Start of Task input

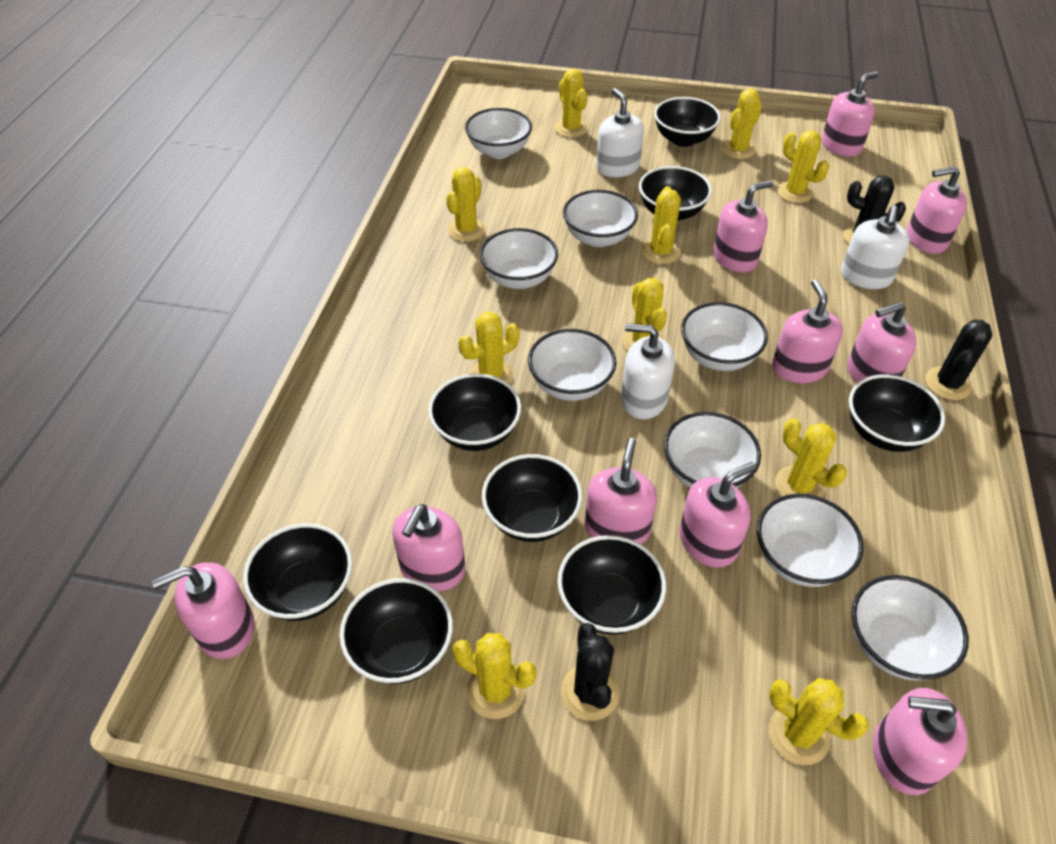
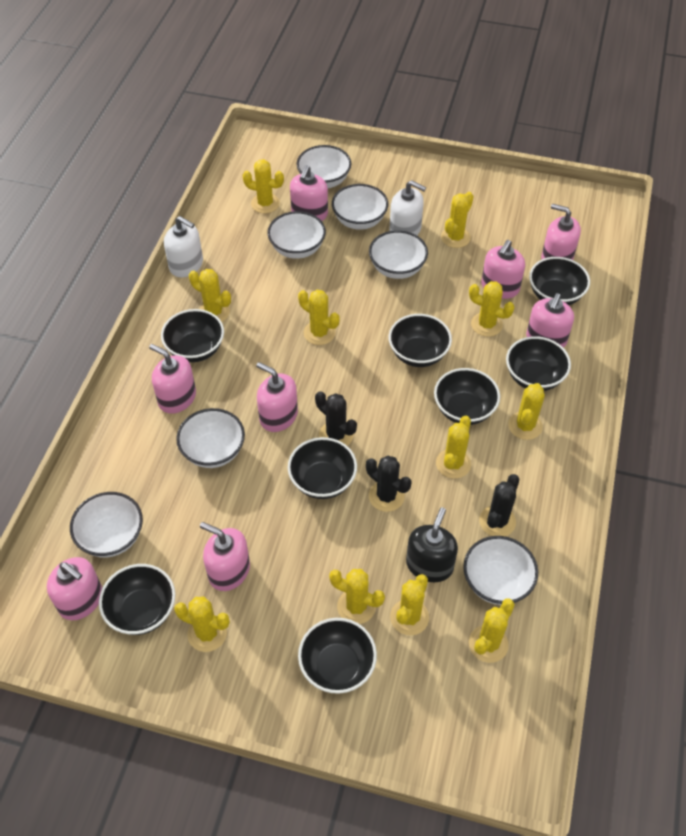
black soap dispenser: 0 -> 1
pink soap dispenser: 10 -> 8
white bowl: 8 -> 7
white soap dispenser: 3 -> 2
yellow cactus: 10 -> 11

End of Task input

Activity: Search the data above for "soap" and copy every line where it turns up.

Solution to the problem:
black soap dispenser: 0 -> 1
pink soap dispenser: 10 -> 8
white soap dispenser: 3 -> 2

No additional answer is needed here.